-- Instructions to follow --
Show, in full, each line of the data that contains "VBAT".

-- Supplied data --
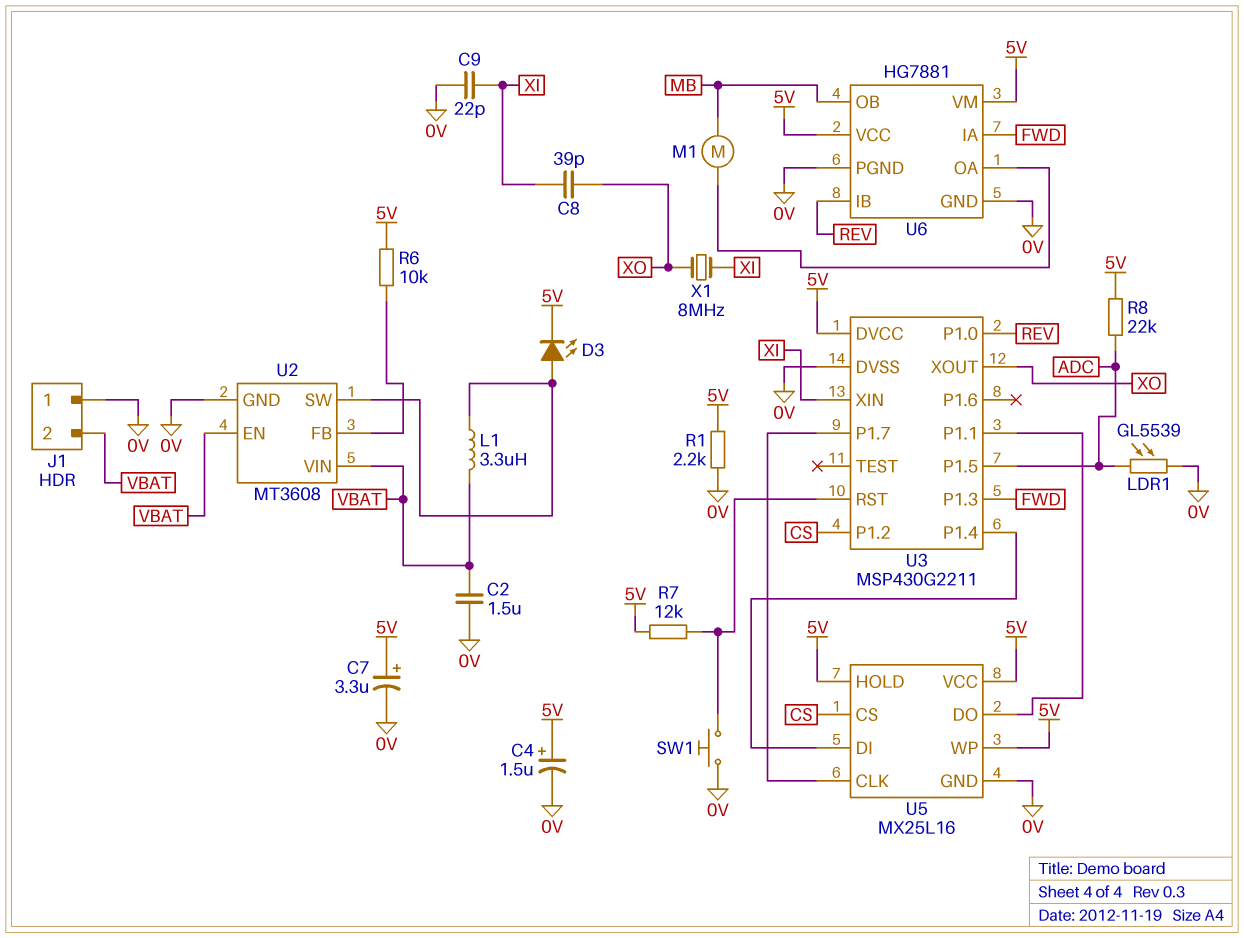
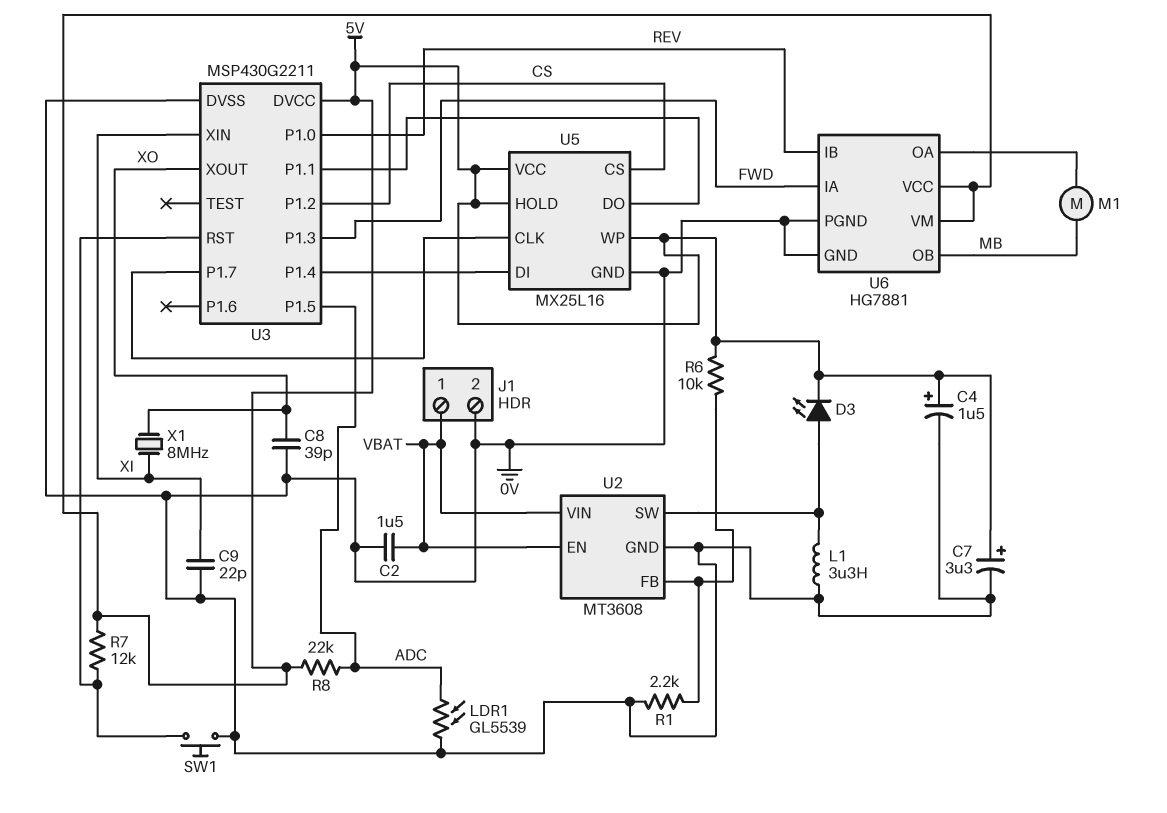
C8: 39pF (XI, XO) -> 39pF (0V, XO)
J1 pin 1: 0V -> VBAT
J1 pin 2: VBAT -> 0V
L1: 3.3uH (U2/SW, VBAT) -> 3.3uH (0V, U2/SW)
R1: 2.2k (0V, 5V) -> 2.2k (0V, U2/FB)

-- Expected output --
J1 pin 1: 0V -> VBAT
J1 pin 2: VBAT -> 0V
L1: 3.3uH (U2/SW, VBAT) -> 3.3uH (0V, U2/SW)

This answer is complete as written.